-- Records for processing follows --
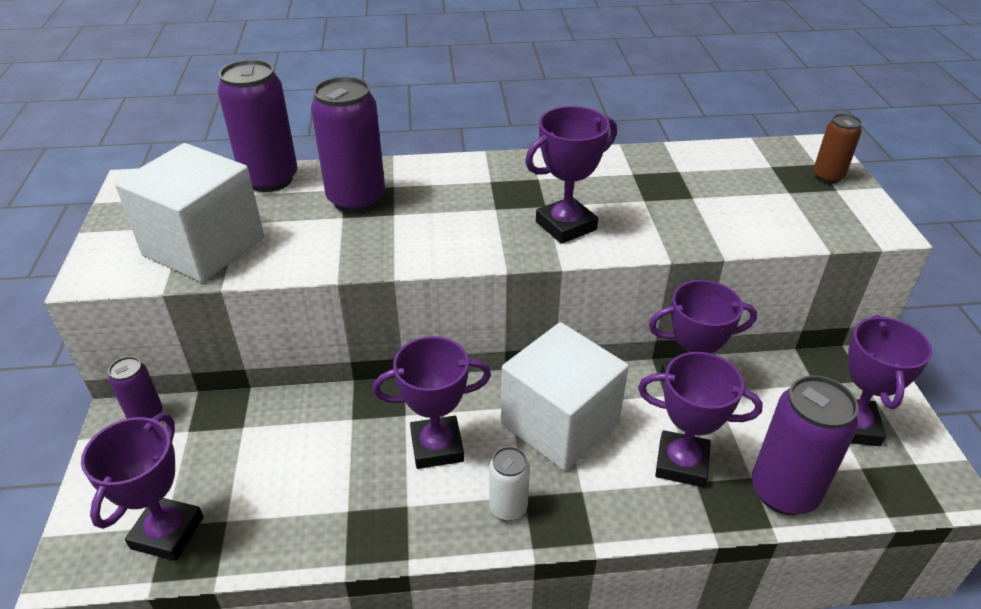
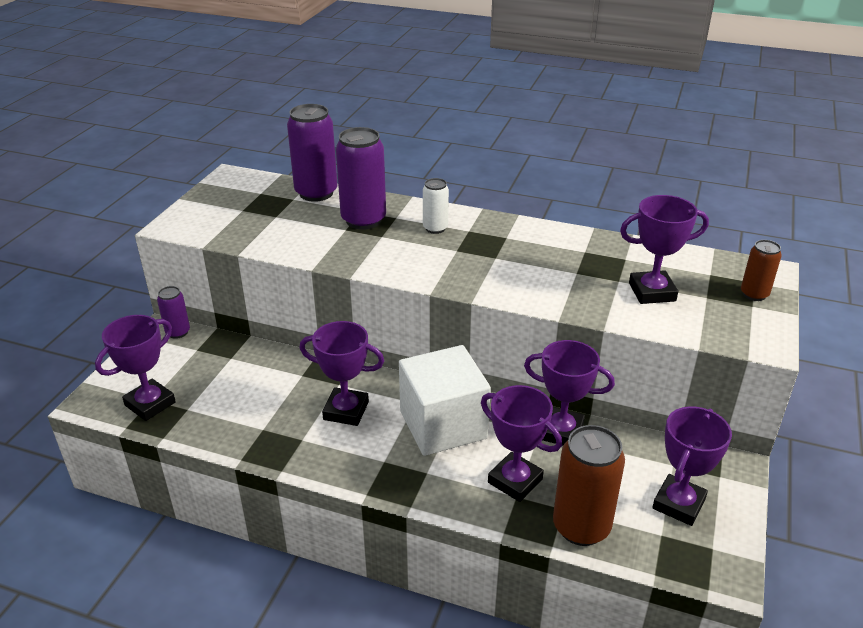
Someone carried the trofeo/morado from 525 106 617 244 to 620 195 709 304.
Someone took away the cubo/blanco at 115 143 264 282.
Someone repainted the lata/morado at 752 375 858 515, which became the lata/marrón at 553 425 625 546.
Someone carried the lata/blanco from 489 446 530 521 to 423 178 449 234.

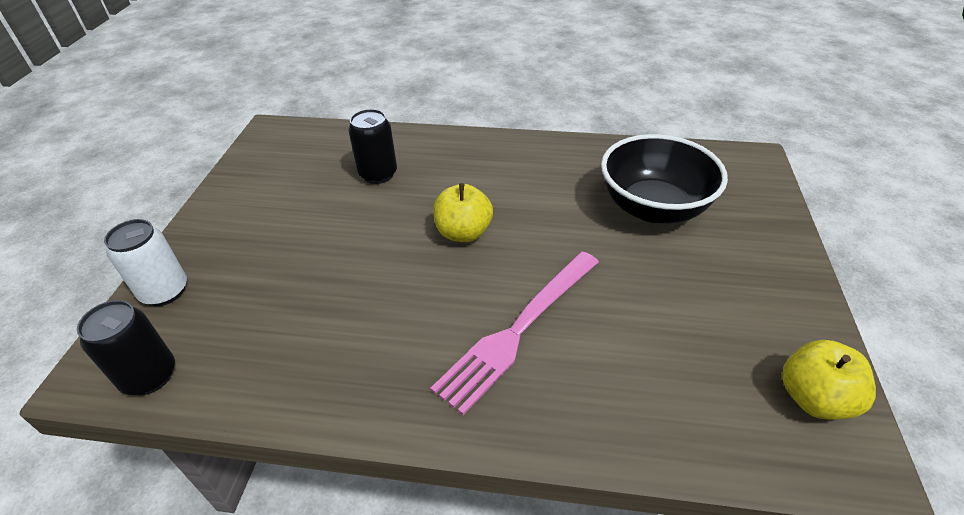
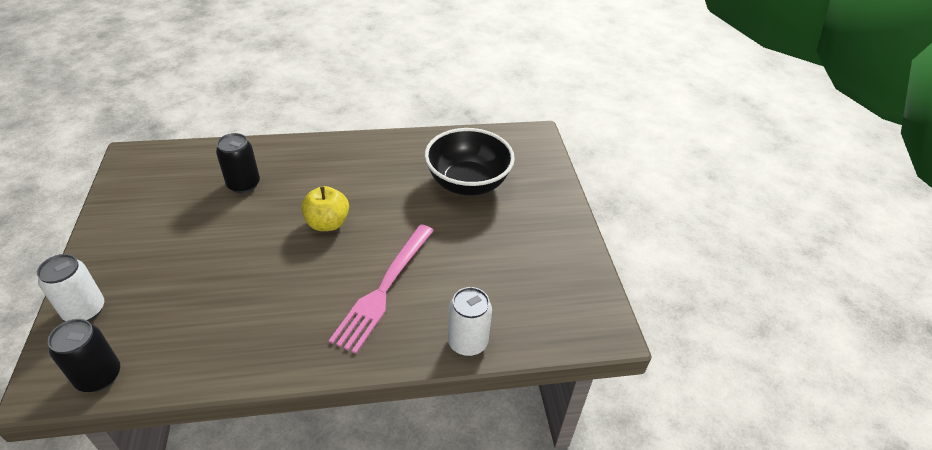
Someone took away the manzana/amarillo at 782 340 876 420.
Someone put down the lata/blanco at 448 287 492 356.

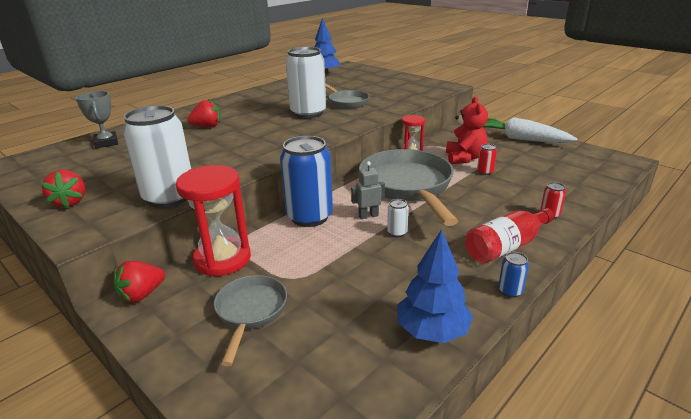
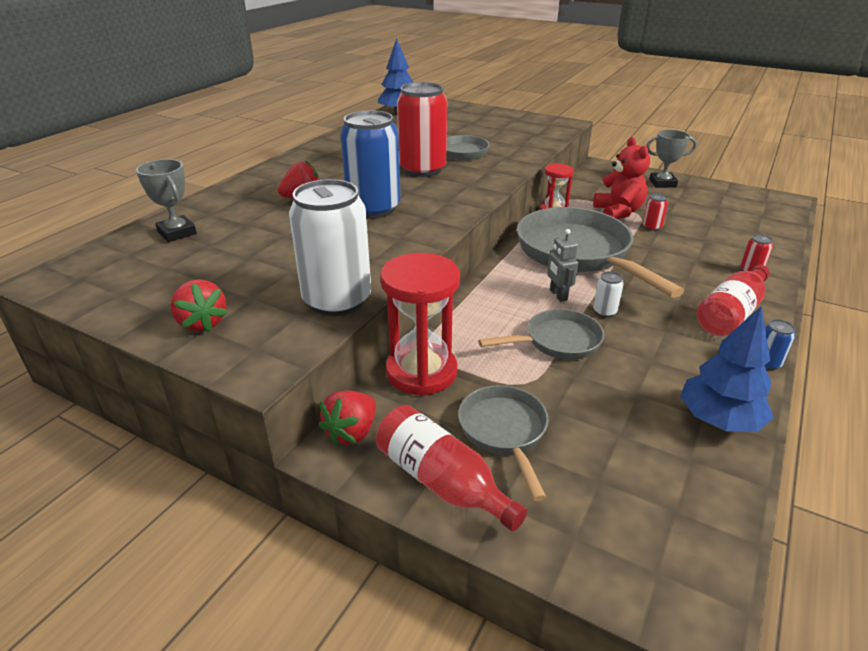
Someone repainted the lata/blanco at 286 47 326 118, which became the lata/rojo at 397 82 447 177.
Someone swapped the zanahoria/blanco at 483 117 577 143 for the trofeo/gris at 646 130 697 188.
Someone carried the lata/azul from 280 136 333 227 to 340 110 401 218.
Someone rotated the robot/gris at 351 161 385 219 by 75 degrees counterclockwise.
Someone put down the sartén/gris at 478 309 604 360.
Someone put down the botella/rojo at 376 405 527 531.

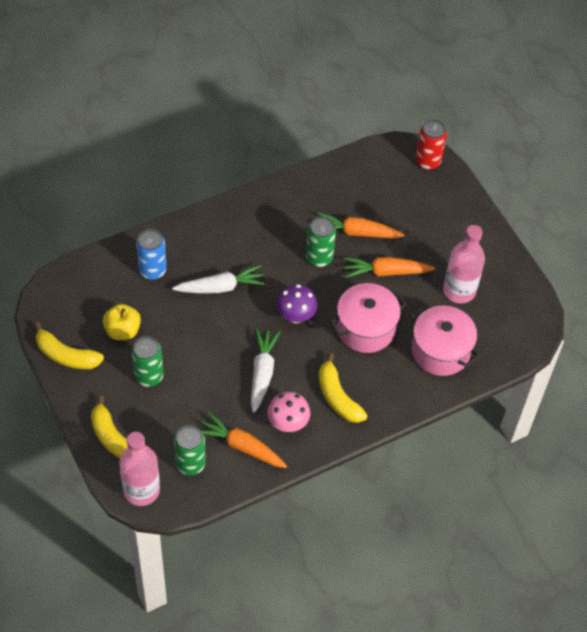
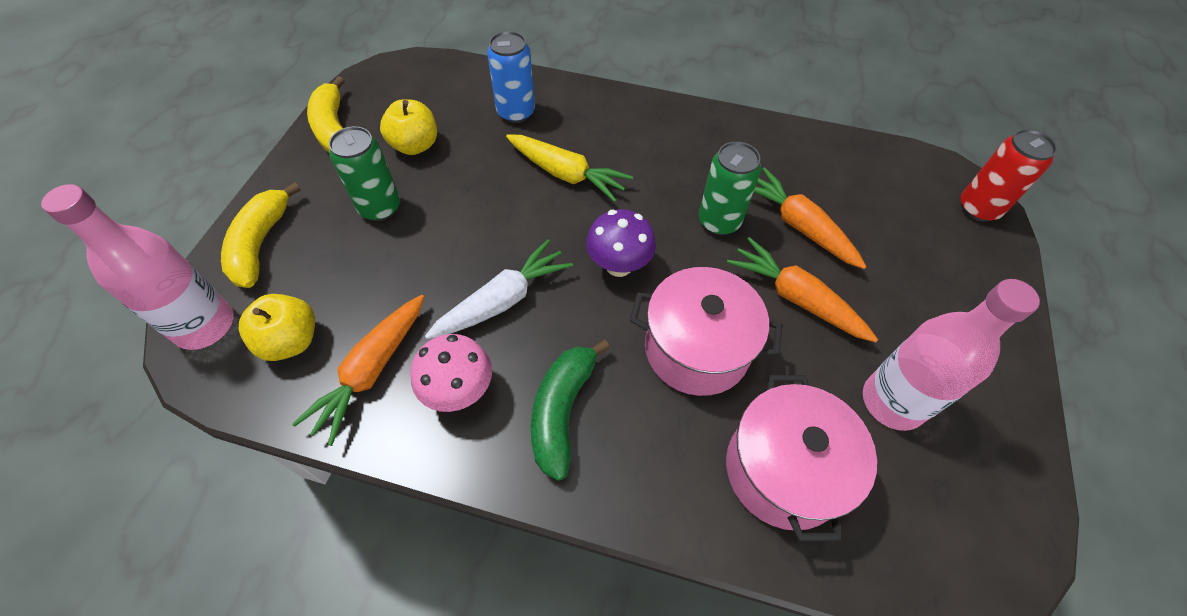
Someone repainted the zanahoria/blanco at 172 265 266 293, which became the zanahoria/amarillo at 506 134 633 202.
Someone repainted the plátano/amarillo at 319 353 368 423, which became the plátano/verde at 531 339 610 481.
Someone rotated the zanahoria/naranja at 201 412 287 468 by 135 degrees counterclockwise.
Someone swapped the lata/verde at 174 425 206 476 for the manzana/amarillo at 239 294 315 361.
-- Records for processing concluded --
• Task: Pictures don't belong in the copy. Transcribe every record exactly as it appears.

• Exercise result:
Someone carried the trofeo/morado from 525 106 617 244 to 620 195 709 304.
Someone took away the cubo/blanco at 115 143 264 282.
Someone repainted the lata/morado at 752 375 858 515, which became the lata/marrón at 553 425 625 546.
Someone carried the lata/blanco from 489 446 530 521 to 423 178 449 234.

Someone took away the manzana/amarillo at 782 340 876 420.
Someone put down the lata/blanco at 448 287 492 356.

Someone repainted the lata/blanco at 286 47 326 118, which became the lata/rojo at 397 82 447 177.
Someone swapped the zanahoria/blanco at 483 117 577 143 for the trofeo/gris at 646 130 697 188.
Someone carried the lata/azul from 280 136 333 227 to 340 110 401 218.
Someone rotated the robot/gris at 351 161 385 219 by 75 degrees counterclockwise.
Someone put down the sartén/gris at 478 309 604 360.
Someone put down the botella/rojo at 376 405 527 531.

Someone repainted the zanahoria/blanco at 172 265 266 293, which became the zanahoria/amarillo at 506 134 633 202.
Someone repainted the plátano/amarillo at 319 353 368 423, which became the plátano/verde at 531 339 610 481.
Someone rotated the zanahoria/naranja at 201 412 287 468 by 135 degrees counterclockwise.
Someone swapped the lata/verde at 174 425 206 476 for the manzana/amarillo at 239 294 315 361.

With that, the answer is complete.